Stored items
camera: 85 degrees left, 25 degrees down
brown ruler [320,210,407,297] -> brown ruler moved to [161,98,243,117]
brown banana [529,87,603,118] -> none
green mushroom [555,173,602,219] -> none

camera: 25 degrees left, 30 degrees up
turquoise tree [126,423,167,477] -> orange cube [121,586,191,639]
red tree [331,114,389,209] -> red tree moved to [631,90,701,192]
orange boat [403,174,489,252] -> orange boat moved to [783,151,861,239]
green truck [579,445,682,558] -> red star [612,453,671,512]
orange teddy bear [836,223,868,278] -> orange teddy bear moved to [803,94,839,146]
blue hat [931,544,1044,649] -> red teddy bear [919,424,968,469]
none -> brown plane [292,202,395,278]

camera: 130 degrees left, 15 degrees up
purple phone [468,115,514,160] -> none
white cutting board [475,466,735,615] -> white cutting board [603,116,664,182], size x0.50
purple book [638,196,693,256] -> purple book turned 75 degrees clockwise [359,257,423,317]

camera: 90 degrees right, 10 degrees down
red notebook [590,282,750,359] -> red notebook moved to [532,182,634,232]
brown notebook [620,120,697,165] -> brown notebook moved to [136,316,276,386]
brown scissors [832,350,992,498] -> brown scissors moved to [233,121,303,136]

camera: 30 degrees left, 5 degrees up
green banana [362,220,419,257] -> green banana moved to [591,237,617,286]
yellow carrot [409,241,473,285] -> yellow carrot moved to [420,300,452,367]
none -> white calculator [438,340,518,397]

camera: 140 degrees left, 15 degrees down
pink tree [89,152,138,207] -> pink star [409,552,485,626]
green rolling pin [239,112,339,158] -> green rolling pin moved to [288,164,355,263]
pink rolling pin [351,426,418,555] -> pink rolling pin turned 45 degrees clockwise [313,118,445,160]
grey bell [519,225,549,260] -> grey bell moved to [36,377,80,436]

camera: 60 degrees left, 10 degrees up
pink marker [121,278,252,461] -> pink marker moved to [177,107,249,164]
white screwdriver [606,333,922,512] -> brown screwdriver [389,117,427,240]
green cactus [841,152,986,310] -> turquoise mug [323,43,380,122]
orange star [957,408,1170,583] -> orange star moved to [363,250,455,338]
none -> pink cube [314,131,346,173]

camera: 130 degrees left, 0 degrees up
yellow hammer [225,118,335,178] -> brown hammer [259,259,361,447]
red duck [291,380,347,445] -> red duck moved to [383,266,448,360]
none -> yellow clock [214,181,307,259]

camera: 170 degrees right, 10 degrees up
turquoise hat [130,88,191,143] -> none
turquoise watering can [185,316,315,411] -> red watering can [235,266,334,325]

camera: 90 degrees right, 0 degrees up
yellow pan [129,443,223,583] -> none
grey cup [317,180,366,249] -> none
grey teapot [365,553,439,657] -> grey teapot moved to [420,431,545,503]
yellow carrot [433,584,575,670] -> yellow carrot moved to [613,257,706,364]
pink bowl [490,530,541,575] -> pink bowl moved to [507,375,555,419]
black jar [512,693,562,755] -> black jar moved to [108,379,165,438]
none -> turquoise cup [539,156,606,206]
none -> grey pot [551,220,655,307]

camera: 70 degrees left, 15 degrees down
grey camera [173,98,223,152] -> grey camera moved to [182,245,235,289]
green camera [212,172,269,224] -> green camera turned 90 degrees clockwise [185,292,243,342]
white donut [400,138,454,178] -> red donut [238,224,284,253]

- [TASK BRIEF]: Can you repeat, word for word, every line above from the one containing "none -> yellow clock [214,181,307,259]" down to the one containing "grey teapot [365,553,439,657]", including both?

- [FINAL ANSWER]:
none -> yellow clock [214,181,307,259]

camera: 170 degrees right, 10 degrees up
turquoise hat [130,88,191,143] -> none
turquoise watering can [185,316,315,411] -> red watering can [235,266,334,325]

camera: 90 degrees right, 0 degrees up
yellow pan [129,443,223,583] -> none
grey cup [317,180,366,249] -> none
grey teapot [365,553,439,657] -> grey teapot moved to [420,431,545,503]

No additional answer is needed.